**Exercise goal**
Output the listing word for word, minus images.

◆ ◆ ◆ ◆ ◆

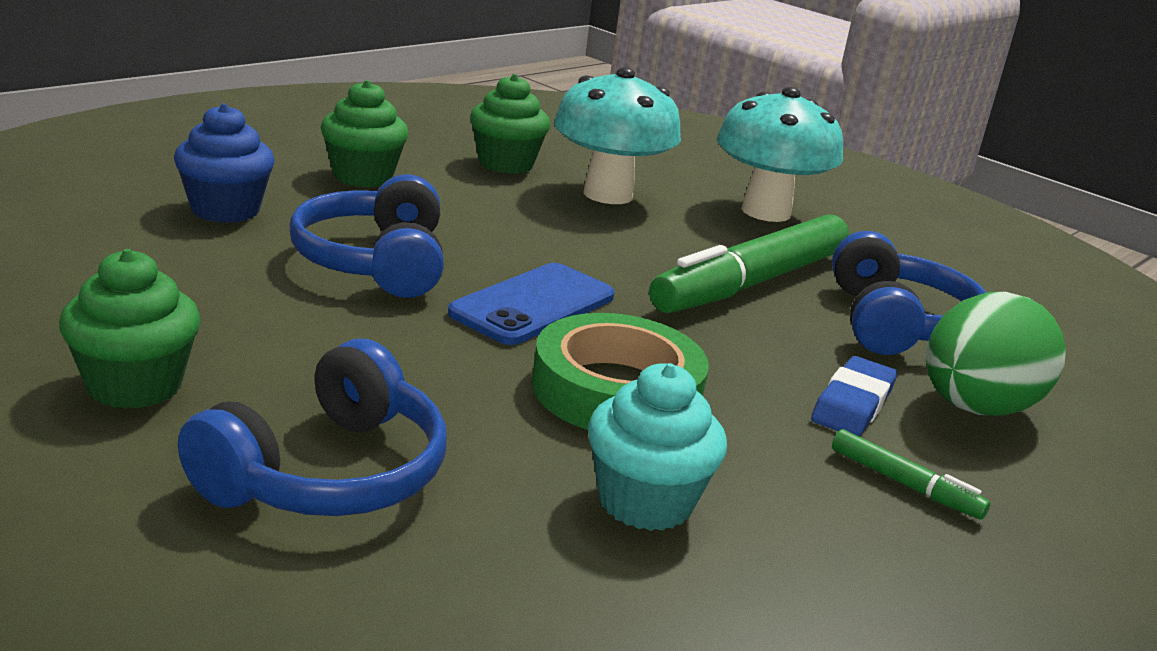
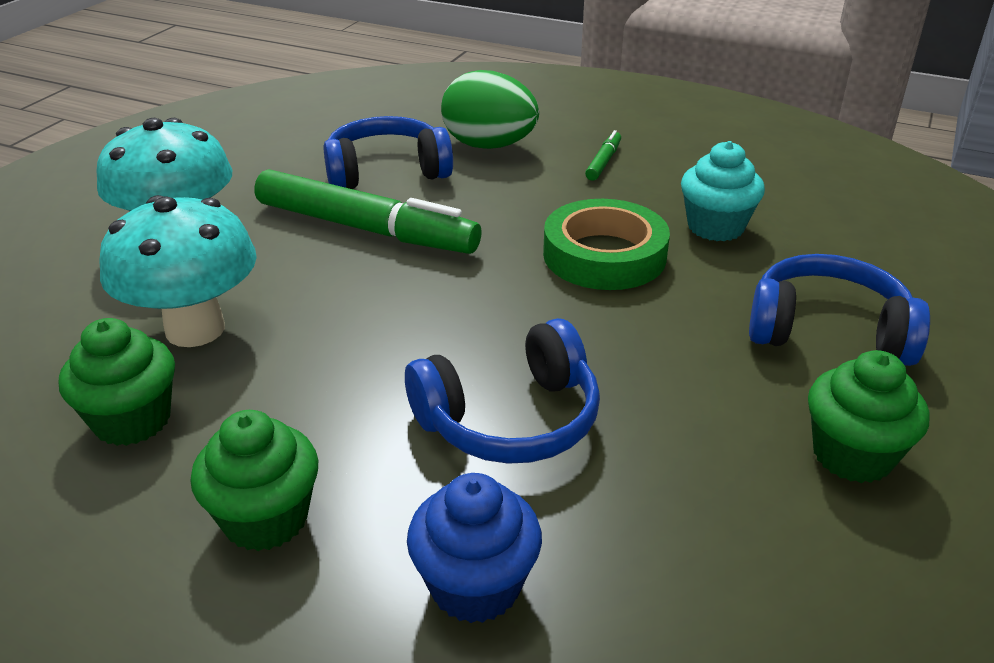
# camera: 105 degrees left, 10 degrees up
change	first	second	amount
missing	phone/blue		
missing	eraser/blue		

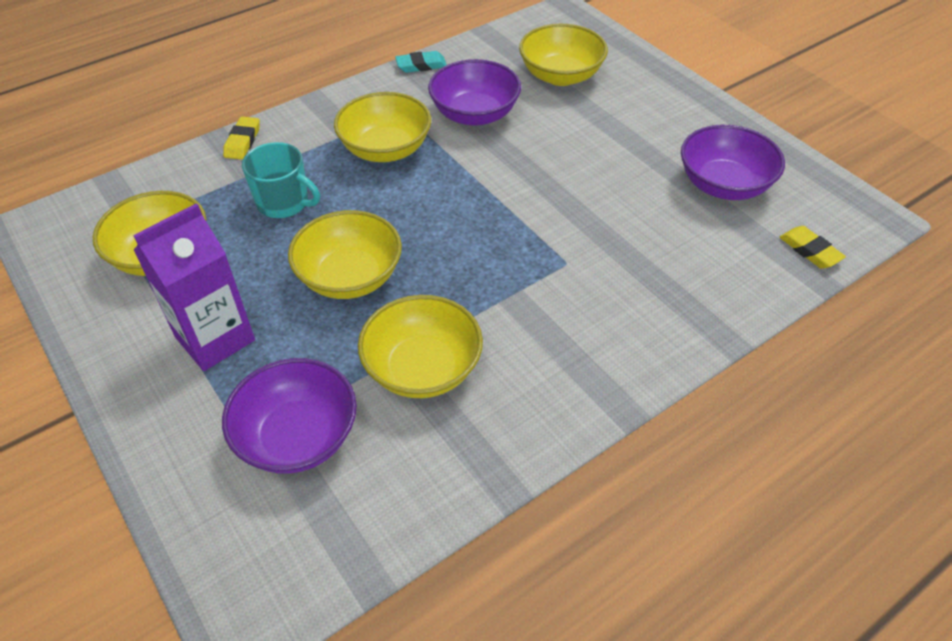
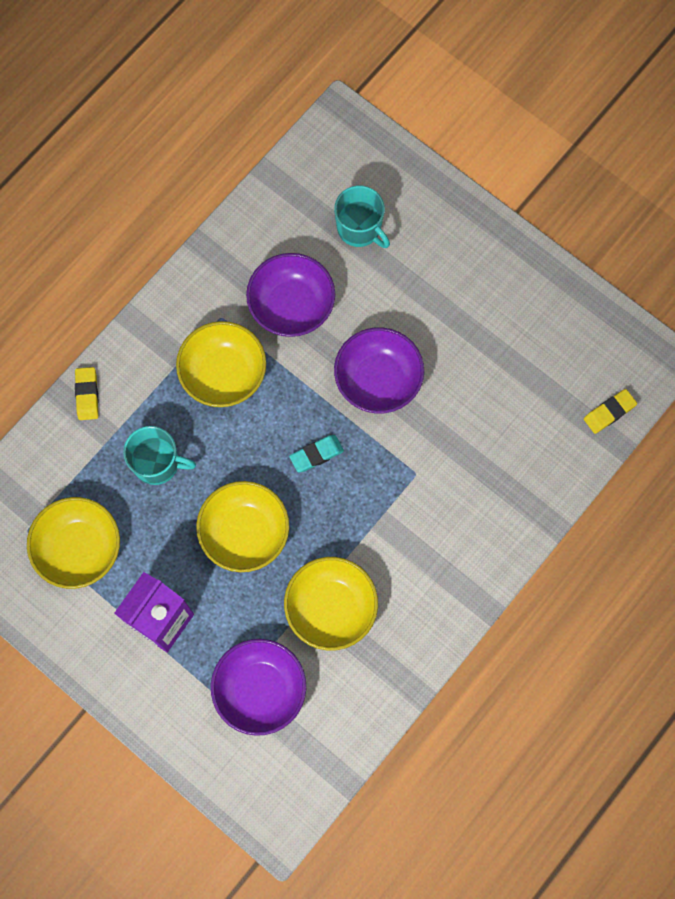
# camera: 15 degrees left, 25 degrees up
change	first	second	amount
relocated	eraser/turquoise		
exchanged	bowl/yellow (no. 5 from left)	mug/turquoise (no. 2 from left)	
relocated	bowl/purple (no. 3 from left)		
spun	eraser/yellow (no. 2 from left)		75 degrees counterclockwise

◆ ◆ ◆ ◆ ◆

**Expected answer**
# camera: 105 degrees left, 10 degrees up
change	first	second	amount
missing	phone/blue		
missing	eraser/blue		

# camera: 15 degrees left, 25 degrees up
change	first	second	amount
relocated	eraser/turquoise		
exchanged	bowl/yellow (no. 5 from left)	mug/turquoise (no. 2 from left)	
relocated	bowl/purple (no. 3 from left)		
spun	eraser/yellow (no. 2 from left)		75 degrees counterclockwise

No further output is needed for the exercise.